*INFORMATION PROVIDED*
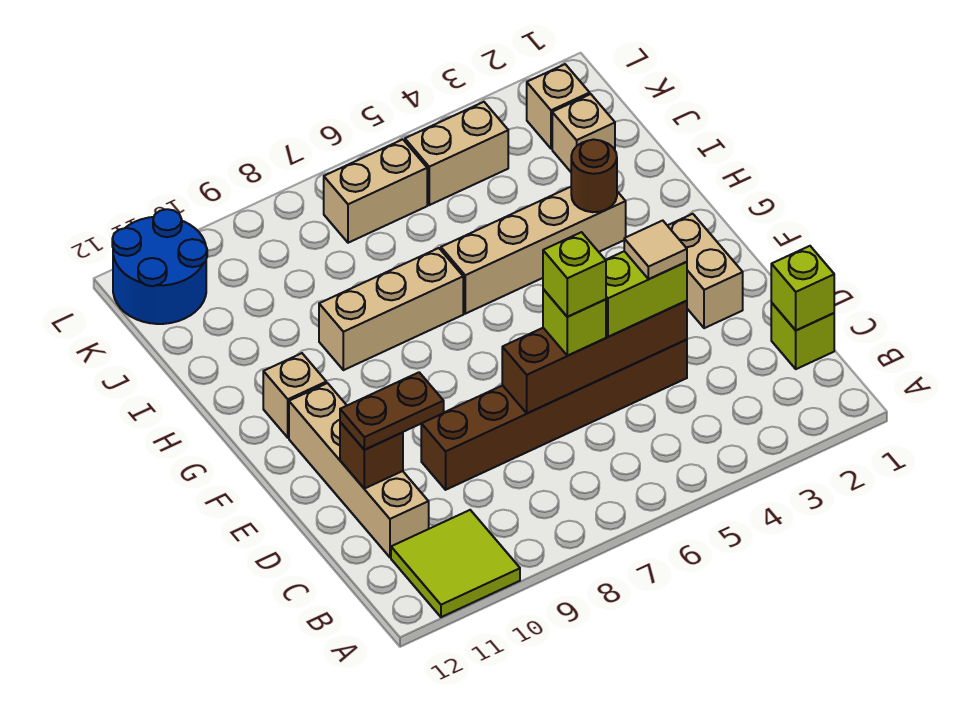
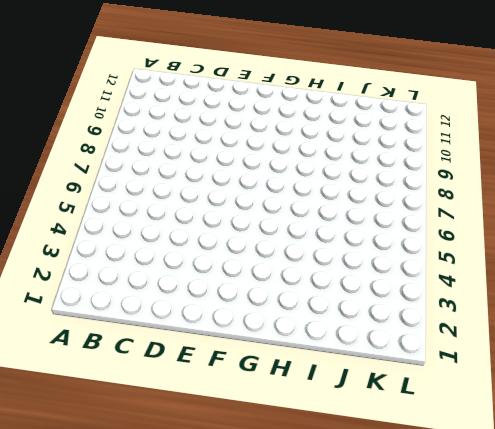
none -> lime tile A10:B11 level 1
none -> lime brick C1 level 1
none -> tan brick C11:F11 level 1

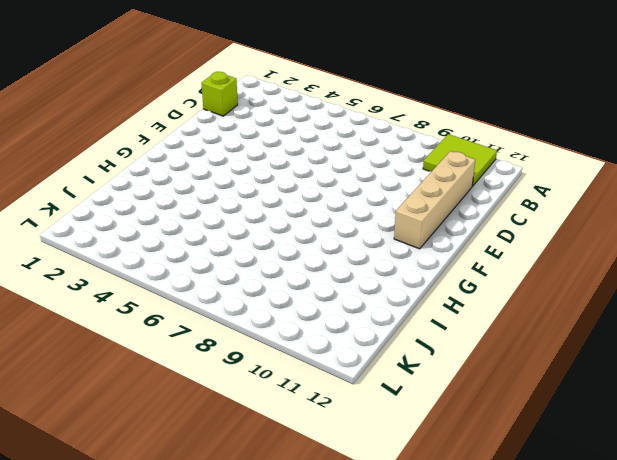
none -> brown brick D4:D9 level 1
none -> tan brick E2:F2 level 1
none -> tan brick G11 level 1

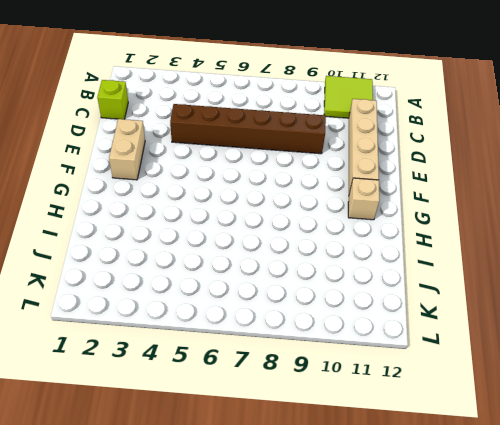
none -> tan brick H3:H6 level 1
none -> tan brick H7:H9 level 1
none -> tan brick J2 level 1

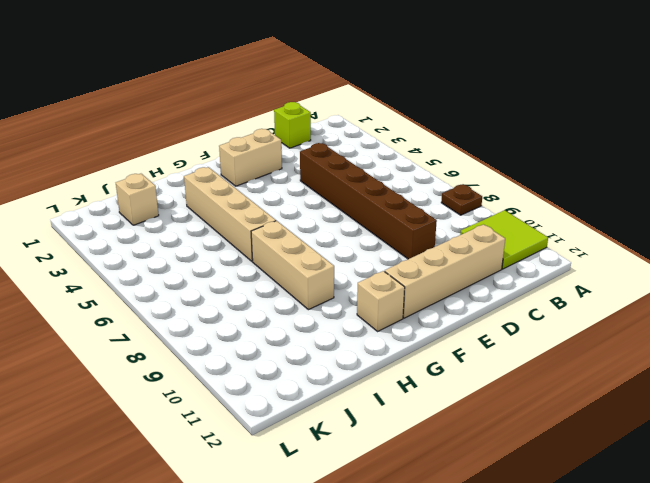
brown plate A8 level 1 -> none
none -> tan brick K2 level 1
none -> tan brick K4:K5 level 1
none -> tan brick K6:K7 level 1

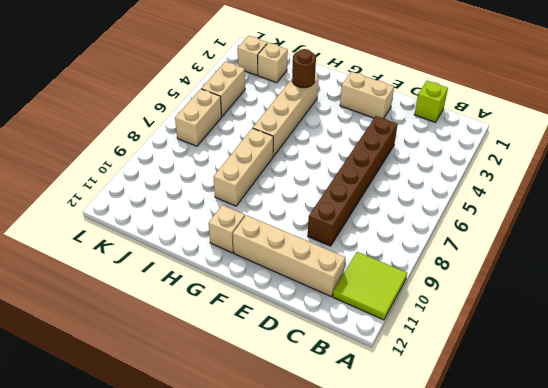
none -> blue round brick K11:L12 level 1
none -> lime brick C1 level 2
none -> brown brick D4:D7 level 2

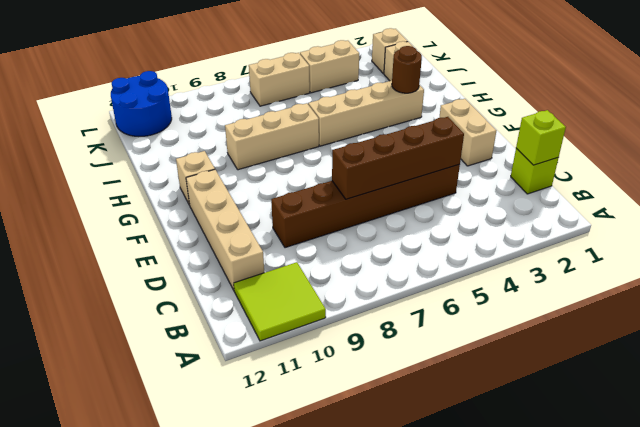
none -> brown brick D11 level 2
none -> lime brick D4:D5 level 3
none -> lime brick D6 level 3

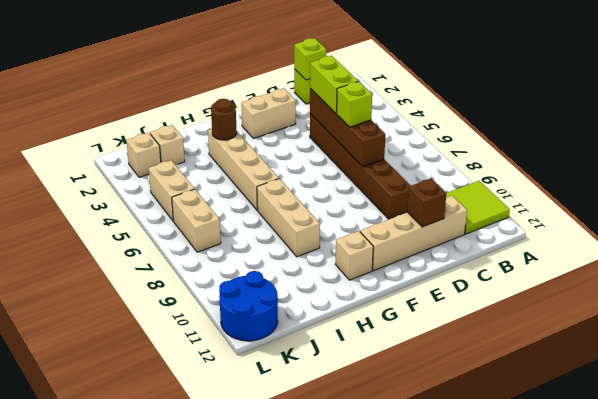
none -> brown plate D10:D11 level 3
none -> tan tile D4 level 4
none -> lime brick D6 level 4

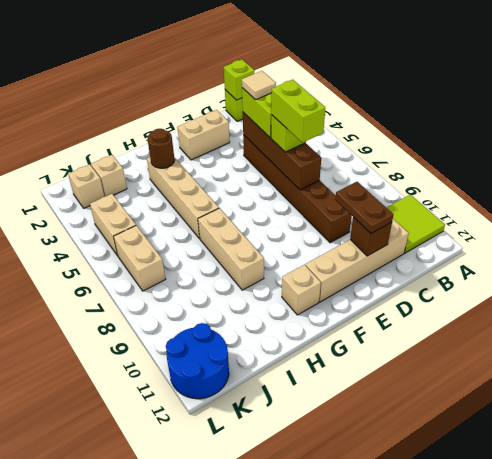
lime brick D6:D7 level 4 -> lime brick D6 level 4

...

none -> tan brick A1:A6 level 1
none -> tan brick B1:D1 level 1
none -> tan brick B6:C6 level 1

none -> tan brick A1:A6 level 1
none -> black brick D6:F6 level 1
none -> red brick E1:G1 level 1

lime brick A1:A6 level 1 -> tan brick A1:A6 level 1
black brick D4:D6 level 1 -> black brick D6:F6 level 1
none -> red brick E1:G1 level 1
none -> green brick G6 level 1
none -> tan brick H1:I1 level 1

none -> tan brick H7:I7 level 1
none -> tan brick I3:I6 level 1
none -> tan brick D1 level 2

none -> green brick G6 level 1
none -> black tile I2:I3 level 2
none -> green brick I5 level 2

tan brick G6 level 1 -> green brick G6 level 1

*ABOUT THIS EXERCISE*
There is a run of lines above from the one with "black brick D4:D6" to the one with "tan brick G6"; print exactly that run, both ends included, and nothing else.

*YOUR RESPONSE*
black brick D4:D6 level 1 -> black brick D6:F6 level 1
none -> red brick E1:G1 level 1
none -> green brick G6 level 1
none -> tan brick H1:I1 level 1

none -> tan brick H7:I7 level 1
none -> tan brick I3:I6 level 1
none -> tan brick D1 level 2

none -> green brick G6 level 1
none -> black tile I2:I3 level 2
none -> green brick I5 level 2

tan brick G6 level 1 -> green brick G6 level 1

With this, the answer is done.